• [Exercise description]:
Find the line containing "green box [609,396,687,472]" in the entries below. Restate it and each line after it, word for word, up to and including the line containing "orange goblet [833,306,925,355]".

• [Given entries]:
╔══

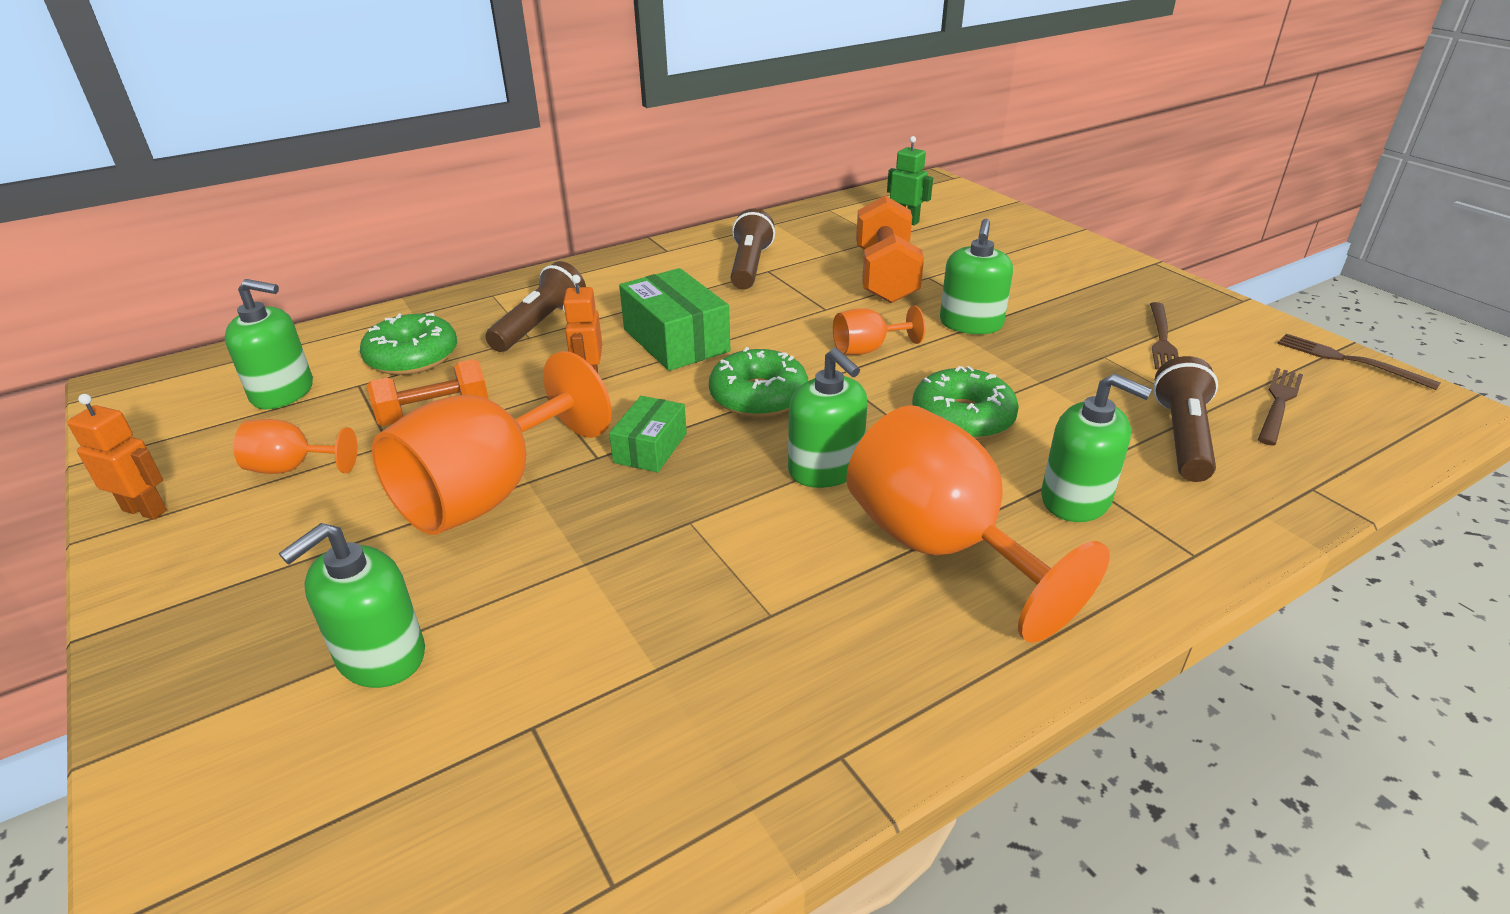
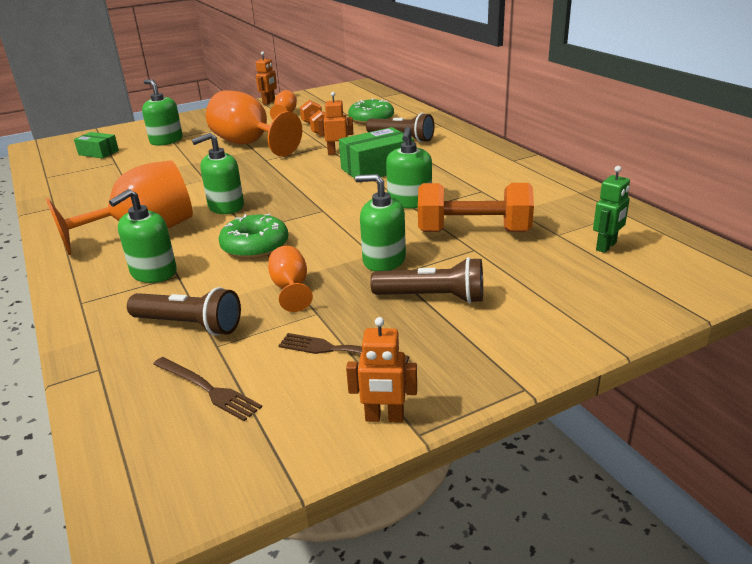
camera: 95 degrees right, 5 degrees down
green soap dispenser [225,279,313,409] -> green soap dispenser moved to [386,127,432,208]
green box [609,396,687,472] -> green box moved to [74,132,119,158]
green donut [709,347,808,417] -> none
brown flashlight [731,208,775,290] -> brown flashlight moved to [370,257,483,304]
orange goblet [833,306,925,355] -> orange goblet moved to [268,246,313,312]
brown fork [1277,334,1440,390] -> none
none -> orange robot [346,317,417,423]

╚══
╔══

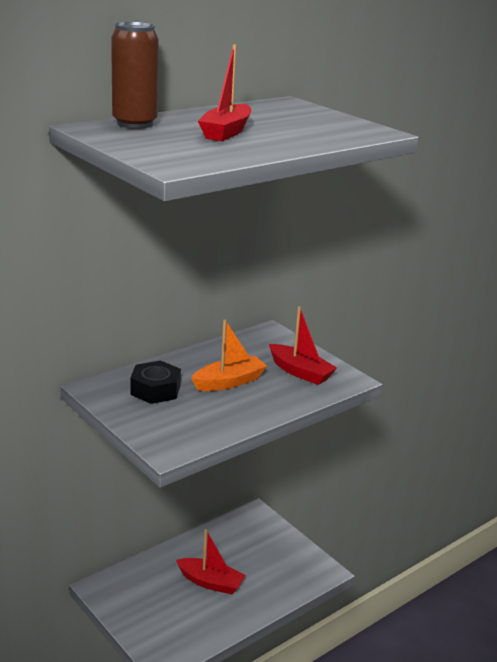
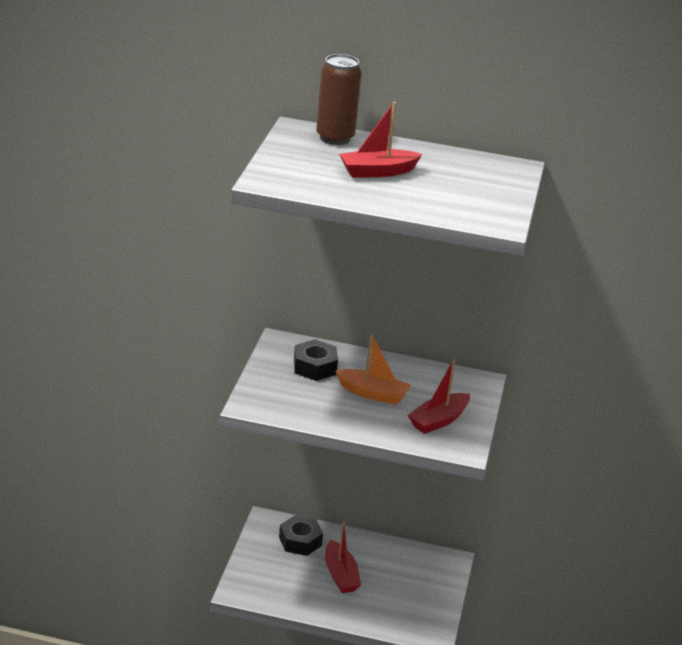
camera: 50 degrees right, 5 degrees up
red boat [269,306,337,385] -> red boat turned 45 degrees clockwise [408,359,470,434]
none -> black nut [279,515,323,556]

╚══

• [Task response]:
green box [609,396,687,472] -> green box moved to [74,132,119,158]
green donut [709,347,808,417] -> none
brown flashlight [731,208,775,290] -> brown flashlight moved to [370,257,483,304]
orange goblet [833,306,925,355] -> orange goblet moved to [268,246,313,312]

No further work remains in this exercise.